*Work request*:
Below are records; work out how many of their lines contain the word "minus" and reply with the number only.

*Source data*:
>>>
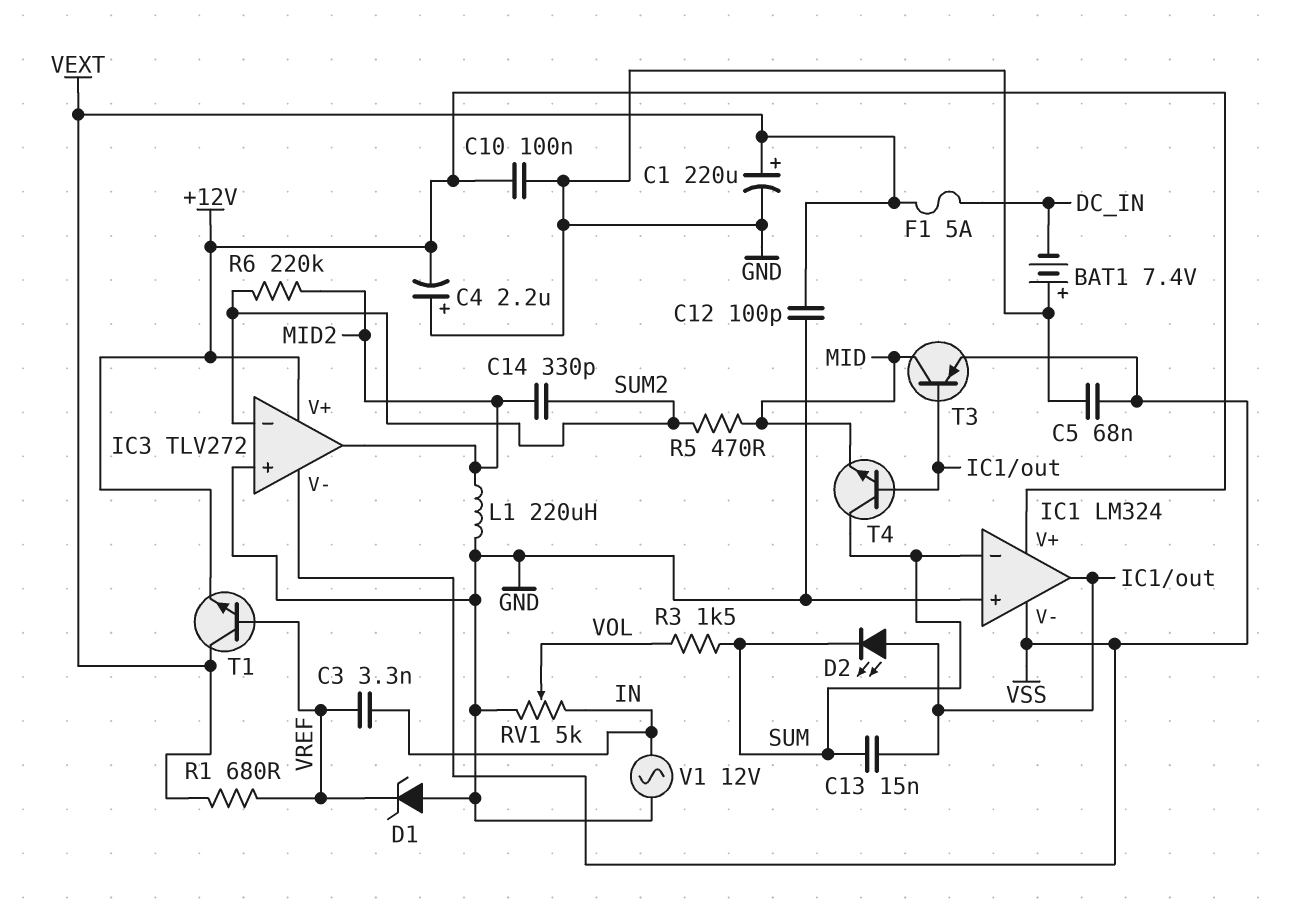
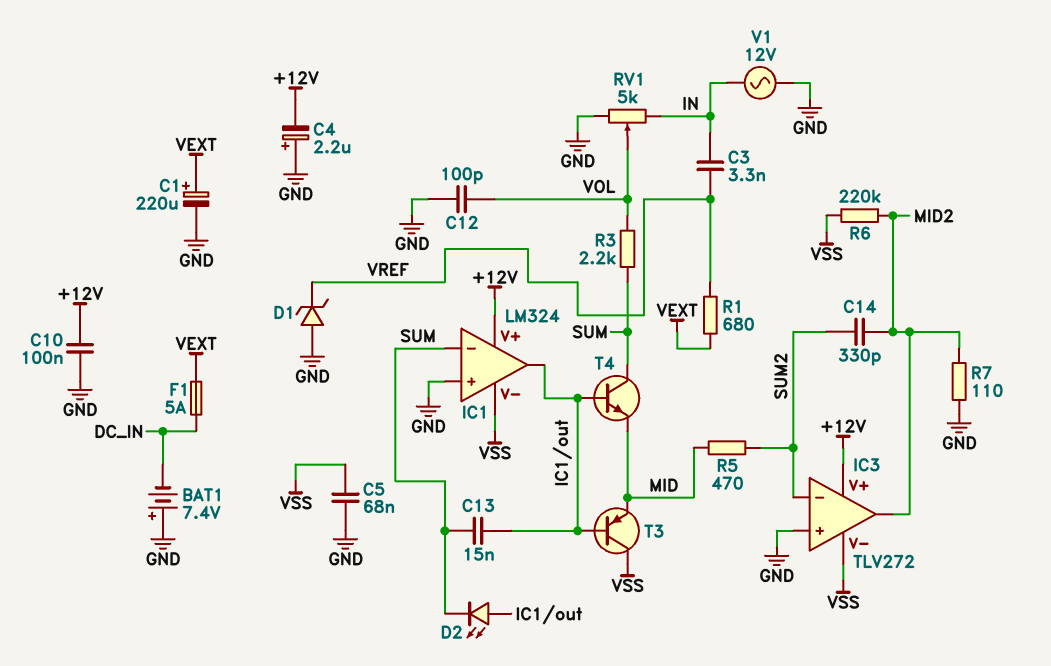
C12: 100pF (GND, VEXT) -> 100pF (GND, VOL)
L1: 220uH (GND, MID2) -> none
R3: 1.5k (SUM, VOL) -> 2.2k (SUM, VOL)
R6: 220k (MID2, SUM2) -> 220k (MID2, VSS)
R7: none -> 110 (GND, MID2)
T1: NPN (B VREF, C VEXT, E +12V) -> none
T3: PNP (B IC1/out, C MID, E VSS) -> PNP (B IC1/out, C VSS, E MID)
<<<
>>>
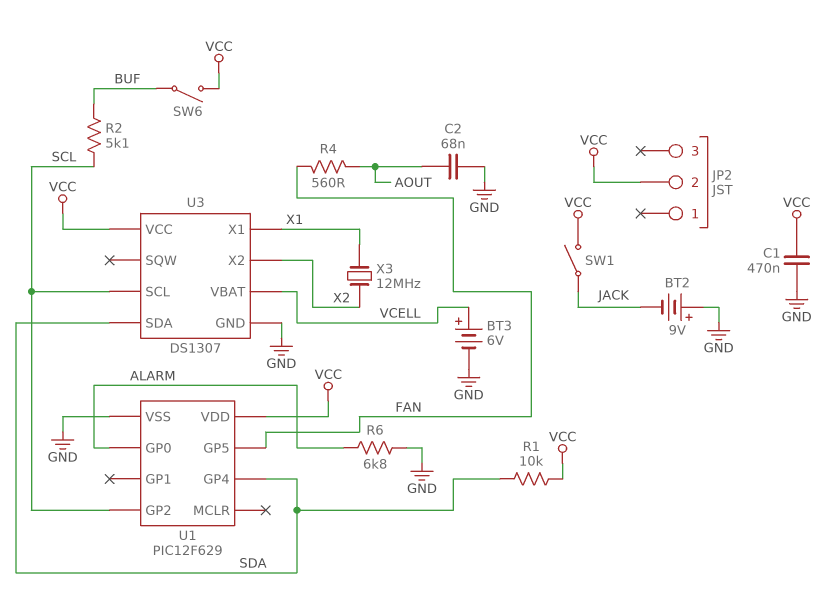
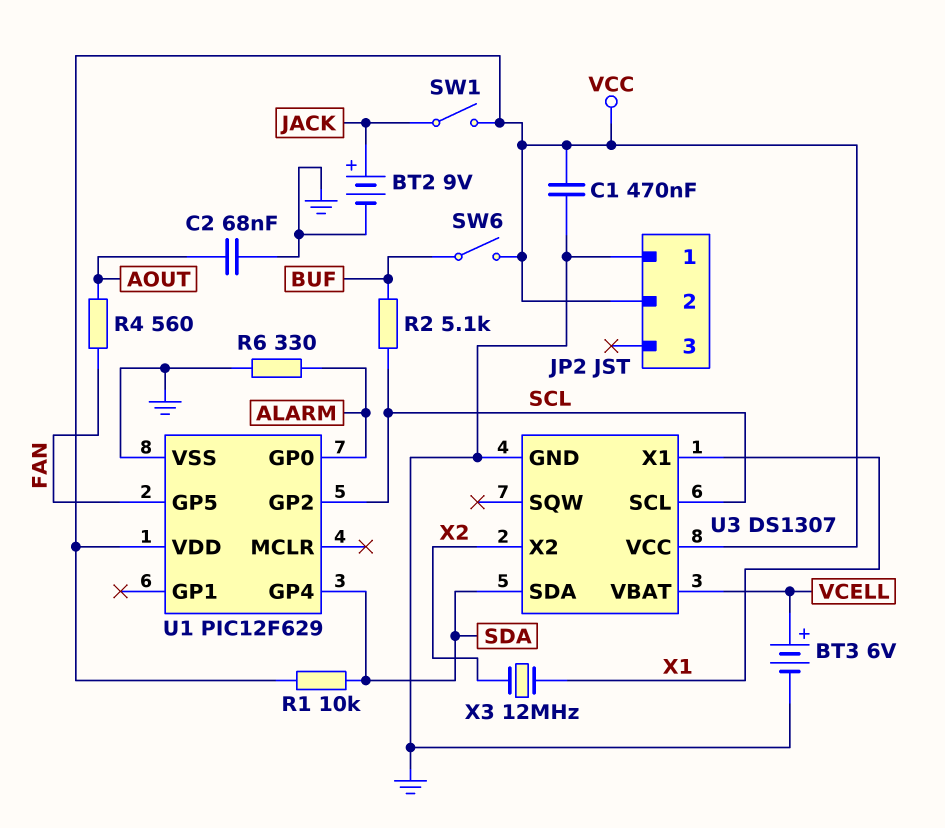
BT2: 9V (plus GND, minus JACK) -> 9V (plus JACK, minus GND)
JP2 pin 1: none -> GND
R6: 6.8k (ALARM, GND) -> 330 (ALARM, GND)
<<<
>>>
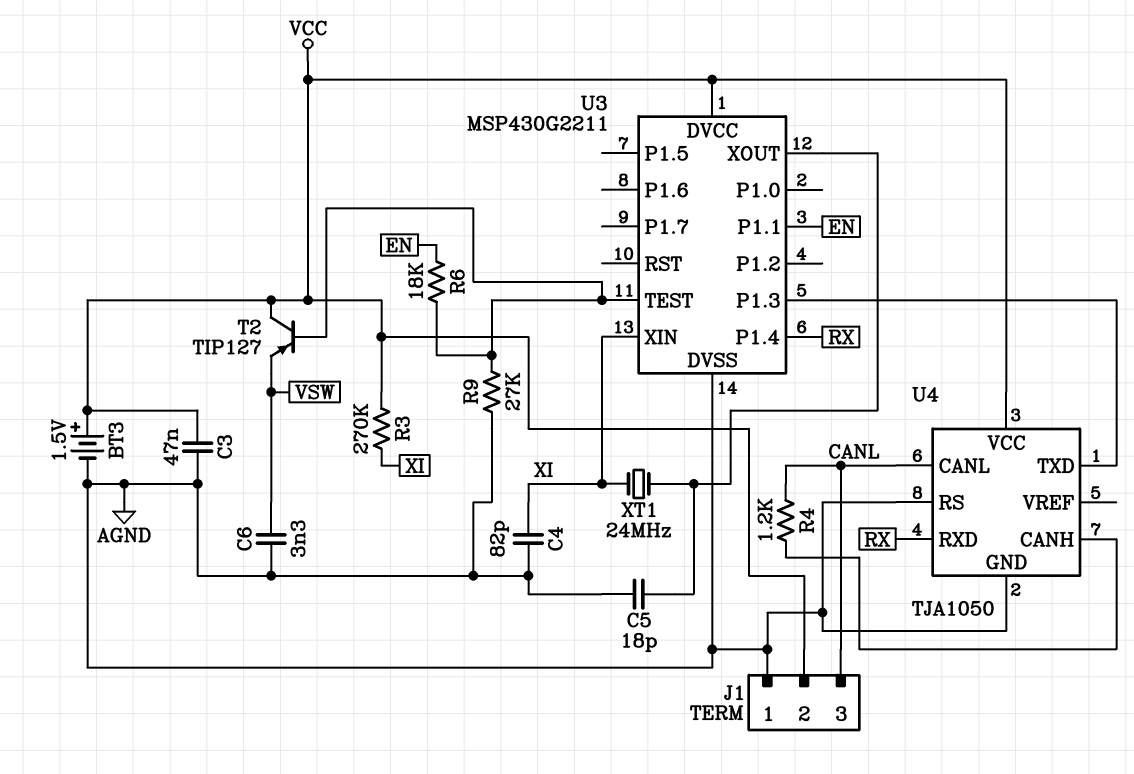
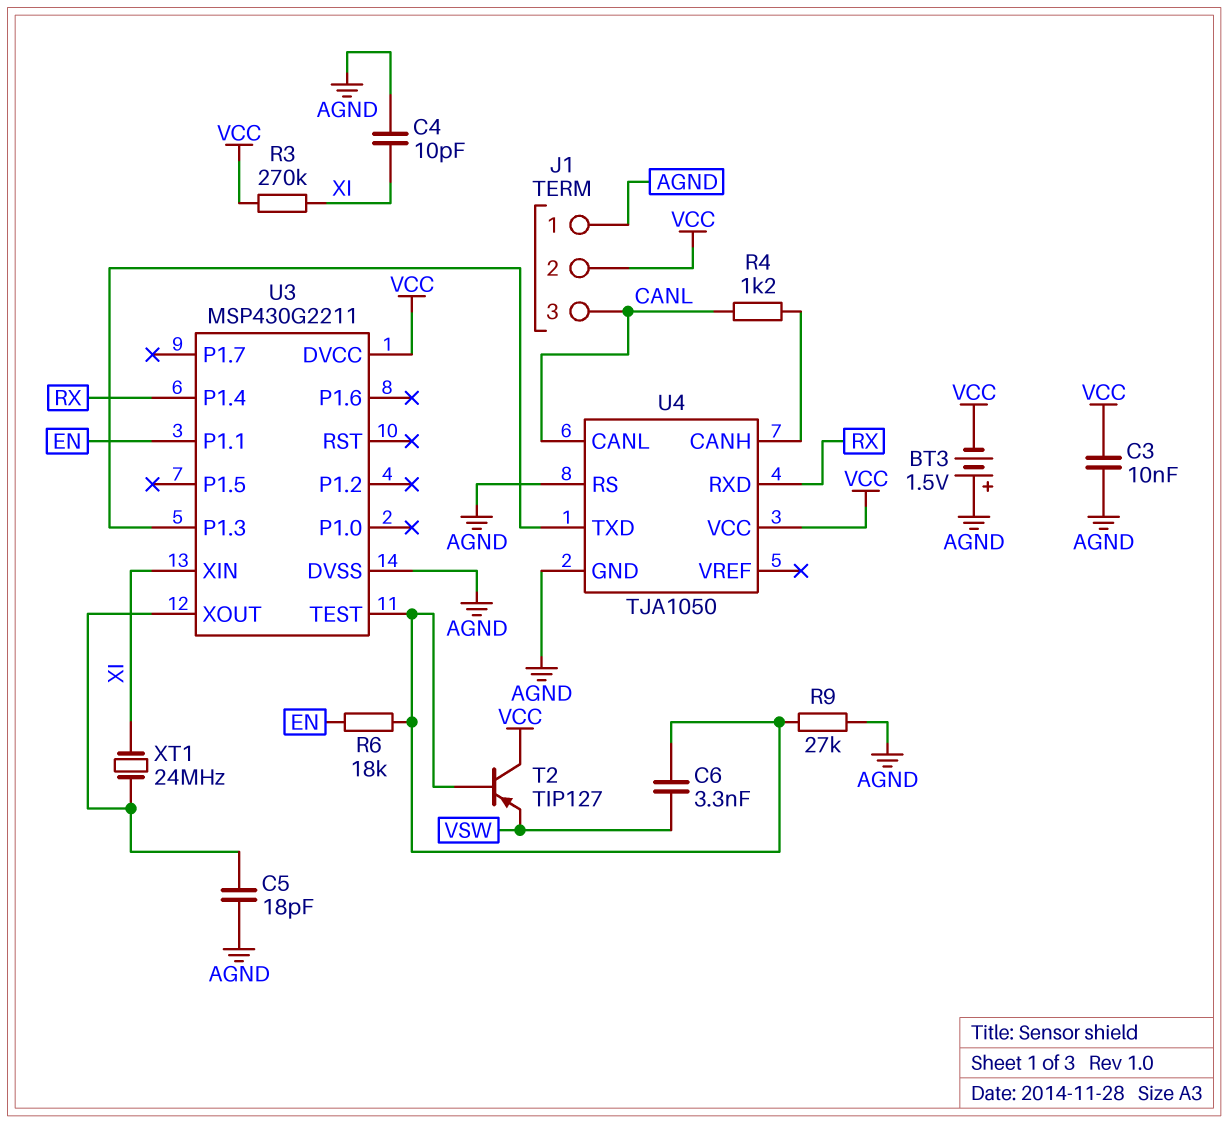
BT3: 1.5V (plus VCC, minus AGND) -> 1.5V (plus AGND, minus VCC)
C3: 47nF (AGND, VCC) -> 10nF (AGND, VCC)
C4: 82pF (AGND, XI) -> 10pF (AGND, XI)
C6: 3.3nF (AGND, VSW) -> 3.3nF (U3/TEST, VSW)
<<<
*Finished exercise*:
2